Problem details
Give back the line below containing "ENC2: HW-040 -> KY-040" and every later line, exactly.

[Data entries]
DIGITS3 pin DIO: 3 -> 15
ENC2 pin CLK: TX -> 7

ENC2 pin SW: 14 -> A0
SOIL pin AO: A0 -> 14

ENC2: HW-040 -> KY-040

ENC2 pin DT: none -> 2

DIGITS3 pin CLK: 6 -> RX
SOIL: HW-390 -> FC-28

The completed task
ENC2: HW-040 -> KY-040

ENC2 pin DT: none -> 2

DIGITS3 pin CLK: 6 -> RX
SOIL: HW-390 -> FC-28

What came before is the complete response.